_WHAT IS NEEDED:_ Copy the records below without altering a single word.

_RECORDS SHOWN:_

☆ ☆ ☆ ☆

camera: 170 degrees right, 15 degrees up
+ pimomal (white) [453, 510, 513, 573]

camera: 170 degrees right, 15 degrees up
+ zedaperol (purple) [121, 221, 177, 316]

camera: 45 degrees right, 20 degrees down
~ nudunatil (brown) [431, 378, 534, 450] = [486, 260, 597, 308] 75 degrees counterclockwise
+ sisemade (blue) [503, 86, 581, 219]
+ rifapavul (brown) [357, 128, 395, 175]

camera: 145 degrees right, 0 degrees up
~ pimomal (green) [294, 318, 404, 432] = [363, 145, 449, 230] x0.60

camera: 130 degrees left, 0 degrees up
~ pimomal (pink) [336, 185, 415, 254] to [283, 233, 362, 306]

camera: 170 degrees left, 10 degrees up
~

☆ ☆ ☆ ☆

_ANSWER SECTION:_
camera: 170 degrees right, 15 degrees up
+ pimomal (white) [453, 510, 513, 573]

camera: 170 degrees right, 15 degrees up
+ zedaperol (purple) [121, 221, 177, 316]

camera: 45 degrees right, 20 degrees down
~ nudunatil (brown) [431, 378, 534, 450] = [486, 260, 597, 308] 75 degrees counterclockwise
+ sisemade (blue) [503, 86, 581, 219]
+ rifapavul (brown) [357, 128, 395, 175]

camera: 145 degrees right, 0 degrees up
~ pimomal (green) [294, 318, 404, 432] = [363, 145, 449, 230] x0.60

camera: 130 degrees left, 0 degrees up
~ pimomal (pink) [336, 185, 415, 254] to [283, 233, 362, 306]

camera: 170 degrees left, 10 degrees up
~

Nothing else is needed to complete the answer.